* YOUR OBJECTIVE *
Beginning with the line that includes "(257, 323) = (342, 198): green" and ending with the last line of the listing below, write out each line exactly, with no other output.

* MATERIAL SHOWN *
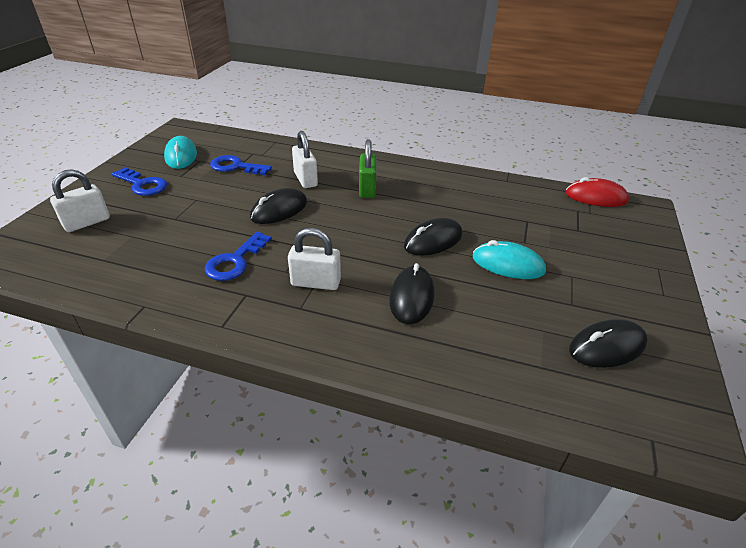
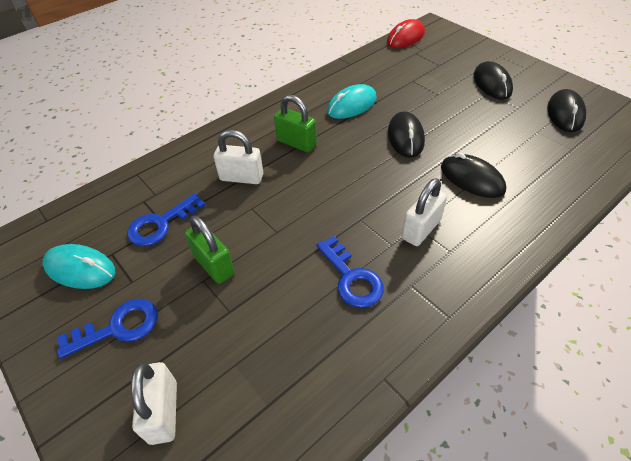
camera: 55 degrees left, 10 degrees up
(212, 198) = (214, 265): none -> green padlock
(279, 210) = (284, 216): black mouse -> black mouse (492, 84)
(508, 264) = (459, 114): turquoise mouse -> turquoise mouse (352, 105)

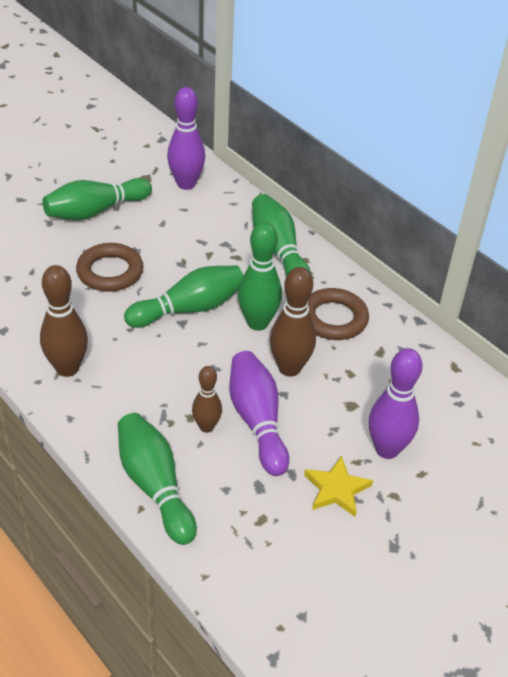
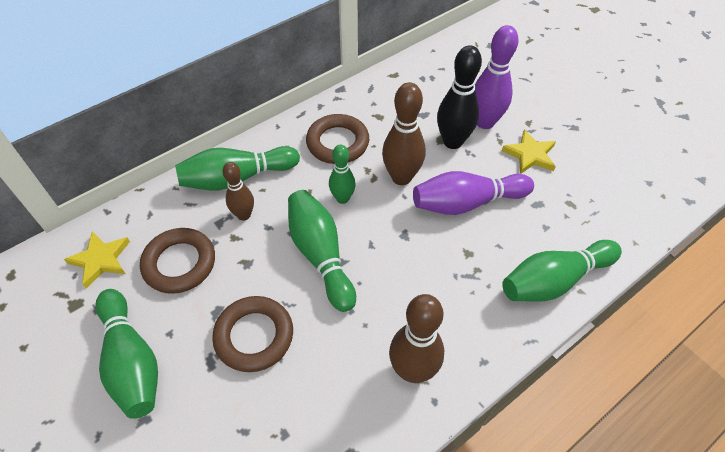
camera: 85 degrees left, 10 degrees up
(182, 225) = (179, 263): none -> brown ring
(186, 184) = (101, 260): purple bowling pin -> yellow star
(206, 427) = (479, 240): brown bowling pin -> brown bowling pin (244, 215)
(257, 323) = (342, 198): green bowling pin -> green bowling pin, size x0.62
(348, 415) = (452, 142): none -> black bowling pin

* SOLUTION TO THE EXERCISE *
(257, 323) = (342, 198): green bowling pin -> green bowling pin, size x0.62
(348, 415) = (452, 142): none -> black bowling pin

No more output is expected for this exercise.